• What you need to do
Extract from the entries below, exactly as given, only the lines from the line containing "red rocket: 3 -> 1" to the line containing "grey pyramid: 4 -> 3", both lines included.

(Saved data entries)
>>>>

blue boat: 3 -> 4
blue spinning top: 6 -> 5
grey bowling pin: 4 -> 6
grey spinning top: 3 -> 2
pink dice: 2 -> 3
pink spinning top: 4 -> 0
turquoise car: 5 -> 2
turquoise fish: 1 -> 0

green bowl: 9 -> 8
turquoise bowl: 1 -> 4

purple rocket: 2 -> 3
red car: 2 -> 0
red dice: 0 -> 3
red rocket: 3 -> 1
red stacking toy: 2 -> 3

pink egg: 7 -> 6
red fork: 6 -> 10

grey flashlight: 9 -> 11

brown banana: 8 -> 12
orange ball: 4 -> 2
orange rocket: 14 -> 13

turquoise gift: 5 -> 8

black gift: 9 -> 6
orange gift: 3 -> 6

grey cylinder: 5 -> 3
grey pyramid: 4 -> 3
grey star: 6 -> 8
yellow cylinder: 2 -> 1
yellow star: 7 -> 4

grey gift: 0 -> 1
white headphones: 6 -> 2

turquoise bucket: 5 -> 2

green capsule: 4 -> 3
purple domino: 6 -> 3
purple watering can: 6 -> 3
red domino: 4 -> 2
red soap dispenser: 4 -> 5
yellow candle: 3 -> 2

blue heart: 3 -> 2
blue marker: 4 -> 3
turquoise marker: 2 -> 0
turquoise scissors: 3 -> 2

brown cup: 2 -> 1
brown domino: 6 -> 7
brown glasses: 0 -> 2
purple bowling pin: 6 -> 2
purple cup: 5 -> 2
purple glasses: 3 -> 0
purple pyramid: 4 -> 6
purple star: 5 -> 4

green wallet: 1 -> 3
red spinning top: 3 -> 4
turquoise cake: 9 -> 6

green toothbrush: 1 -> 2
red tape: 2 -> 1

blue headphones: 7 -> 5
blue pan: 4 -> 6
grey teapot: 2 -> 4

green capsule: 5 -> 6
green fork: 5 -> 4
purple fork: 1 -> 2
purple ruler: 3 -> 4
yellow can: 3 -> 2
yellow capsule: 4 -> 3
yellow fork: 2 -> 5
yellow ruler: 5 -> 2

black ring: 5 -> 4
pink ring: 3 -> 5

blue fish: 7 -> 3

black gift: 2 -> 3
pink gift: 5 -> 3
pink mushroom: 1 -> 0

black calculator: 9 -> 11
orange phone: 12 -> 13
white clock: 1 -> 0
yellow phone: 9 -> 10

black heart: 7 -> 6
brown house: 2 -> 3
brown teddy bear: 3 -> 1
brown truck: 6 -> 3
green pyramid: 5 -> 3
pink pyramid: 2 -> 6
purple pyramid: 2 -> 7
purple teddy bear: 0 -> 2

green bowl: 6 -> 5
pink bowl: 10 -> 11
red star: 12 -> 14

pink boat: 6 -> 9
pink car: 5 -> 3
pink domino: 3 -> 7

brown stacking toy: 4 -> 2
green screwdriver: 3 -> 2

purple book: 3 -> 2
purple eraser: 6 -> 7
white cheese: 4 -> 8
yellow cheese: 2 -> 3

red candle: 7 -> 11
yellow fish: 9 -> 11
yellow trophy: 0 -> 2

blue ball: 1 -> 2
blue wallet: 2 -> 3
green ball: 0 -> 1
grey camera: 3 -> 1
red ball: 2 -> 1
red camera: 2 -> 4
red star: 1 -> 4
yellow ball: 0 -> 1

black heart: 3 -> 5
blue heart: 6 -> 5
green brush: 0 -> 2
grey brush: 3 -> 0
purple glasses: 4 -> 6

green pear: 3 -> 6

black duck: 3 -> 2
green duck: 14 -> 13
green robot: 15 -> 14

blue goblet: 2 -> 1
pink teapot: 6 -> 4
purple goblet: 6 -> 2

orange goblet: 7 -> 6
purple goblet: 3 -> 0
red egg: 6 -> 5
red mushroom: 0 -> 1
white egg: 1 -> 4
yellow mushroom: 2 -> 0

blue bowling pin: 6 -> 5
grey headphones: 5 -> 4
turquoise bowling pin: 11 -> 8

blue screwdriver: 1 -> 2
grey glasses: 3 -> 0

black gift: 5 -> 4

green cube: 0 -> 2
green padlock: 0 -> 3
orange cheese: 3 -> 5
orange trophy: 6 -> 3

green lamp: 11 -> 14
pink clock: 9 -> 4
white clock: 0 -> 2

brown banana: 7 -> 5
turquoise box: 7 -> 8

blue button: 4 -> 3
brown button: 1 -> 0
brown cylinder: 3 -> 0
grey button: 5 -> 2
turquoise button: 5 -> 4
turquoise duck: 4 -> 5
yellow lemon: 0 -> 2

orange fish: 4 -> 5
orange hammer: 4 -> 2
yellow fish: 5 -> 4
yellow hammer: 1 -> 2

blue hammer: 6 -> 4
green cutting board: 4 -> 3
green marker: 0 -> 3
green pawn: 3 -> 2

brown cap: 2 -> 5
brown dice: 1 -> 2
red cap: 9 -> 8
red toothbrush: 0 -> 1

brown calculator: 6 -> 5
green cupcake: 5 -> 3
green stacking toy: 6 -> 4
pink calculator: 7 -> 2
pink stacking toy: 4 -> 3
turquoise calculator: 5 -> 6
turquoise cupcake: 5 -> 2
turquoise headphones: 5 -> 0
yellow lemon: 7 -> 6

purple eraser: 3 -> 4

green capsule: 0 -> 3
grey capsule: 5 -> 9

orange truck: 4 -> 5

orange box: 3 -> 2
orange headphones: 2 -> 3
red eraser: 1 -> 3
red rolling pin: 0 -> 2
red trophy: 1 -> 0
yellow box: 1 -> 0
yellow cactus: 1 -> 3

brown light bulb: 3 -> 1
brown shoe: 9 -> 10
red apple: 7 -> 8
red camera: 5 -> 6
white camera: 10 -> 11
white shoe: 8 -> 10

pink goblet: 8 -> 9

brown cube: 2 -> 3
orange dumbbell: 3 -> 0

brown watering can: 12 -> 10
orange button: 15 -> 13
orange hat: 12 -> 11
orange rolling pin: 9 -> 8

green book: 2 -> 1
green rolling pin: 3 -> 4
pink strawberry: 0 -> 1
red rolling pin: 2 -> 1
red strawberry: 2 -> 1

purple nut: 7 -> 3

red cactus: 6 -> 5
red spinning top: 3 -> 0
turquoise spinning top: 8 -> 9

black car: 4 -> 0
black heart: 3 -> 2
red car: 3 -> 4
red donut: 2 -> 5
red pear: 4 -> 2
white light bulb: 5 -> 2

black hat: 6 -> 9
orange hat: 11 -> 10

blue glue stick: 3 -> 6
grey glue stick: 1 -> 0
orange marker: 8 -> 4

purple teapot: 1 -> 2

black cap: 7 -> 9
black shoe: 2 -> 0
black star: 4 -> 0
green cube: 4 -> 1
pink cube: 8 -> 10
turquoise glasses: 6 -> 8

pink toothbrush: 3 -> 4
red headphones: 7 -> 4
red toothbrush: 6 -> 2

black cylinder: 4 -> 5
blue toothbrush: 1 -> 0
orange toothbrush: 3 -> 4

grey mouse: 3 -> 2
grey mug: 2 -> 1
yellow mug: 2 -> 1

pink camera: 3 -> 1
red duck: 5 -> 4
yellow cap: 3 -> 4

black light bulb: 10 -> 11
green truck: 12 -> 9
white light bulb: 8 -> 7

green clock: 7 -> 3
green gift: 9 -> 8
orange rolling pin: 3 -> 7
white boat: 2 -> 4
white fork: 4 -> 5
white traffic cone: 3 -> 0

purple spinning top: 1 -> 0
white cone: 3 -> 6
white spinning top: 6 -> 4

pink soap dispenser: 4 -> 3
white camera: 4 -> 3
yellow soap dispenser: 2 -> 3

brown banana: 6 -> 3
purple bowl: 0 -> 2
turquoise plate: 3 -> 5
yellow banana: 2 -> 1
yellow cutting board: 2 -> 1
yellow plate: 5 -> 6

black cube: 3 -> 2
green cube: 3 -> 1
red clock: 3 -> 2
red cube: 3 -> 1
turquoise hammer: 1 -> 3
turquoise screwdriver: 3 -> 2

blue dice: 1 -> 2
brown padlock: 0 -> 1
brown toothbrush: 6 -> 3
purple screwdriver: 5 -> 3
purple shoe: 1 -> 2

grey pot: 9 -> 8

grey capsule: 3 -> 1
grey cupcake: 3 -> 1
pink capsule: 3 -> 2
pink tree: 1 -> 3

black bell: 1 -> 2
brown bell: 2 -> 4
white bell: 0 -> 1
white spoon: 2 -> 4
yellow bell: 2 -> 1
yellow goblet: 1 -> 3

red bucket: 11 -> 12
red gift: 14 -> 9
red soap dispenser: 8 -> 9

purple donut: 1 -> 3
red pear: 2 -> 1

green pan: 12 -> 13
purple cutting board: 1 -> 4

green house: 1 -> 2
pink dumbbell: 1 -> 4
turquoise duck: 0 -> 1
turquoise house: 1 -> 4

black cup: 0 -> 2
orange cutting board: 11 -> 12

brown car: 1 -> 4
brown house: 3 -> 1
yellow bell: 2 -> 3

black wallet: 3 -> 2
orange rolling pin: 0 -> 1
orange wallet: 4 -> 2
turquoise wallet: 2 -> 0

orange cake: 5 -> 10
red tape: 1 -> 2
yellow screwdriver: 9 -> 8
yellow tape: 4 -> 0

<<<<

• Answer below
red rocket: 3 -> 1
red stacking toy: 2 -> 3

pink egg: 7 -> 6
red fork: 6 -> 10

grey flashlight: 9 -> 11

brown banana: 8 -> 12
orange ball: 4 -> 2
orange rocket: 14 -> 13

turquoise gift: 5 -> 8

black gift: 9 -> 6
orange gift: 3 -> 6

grey cylinder: 5 -> 3
grey pyramid: 4 -> 3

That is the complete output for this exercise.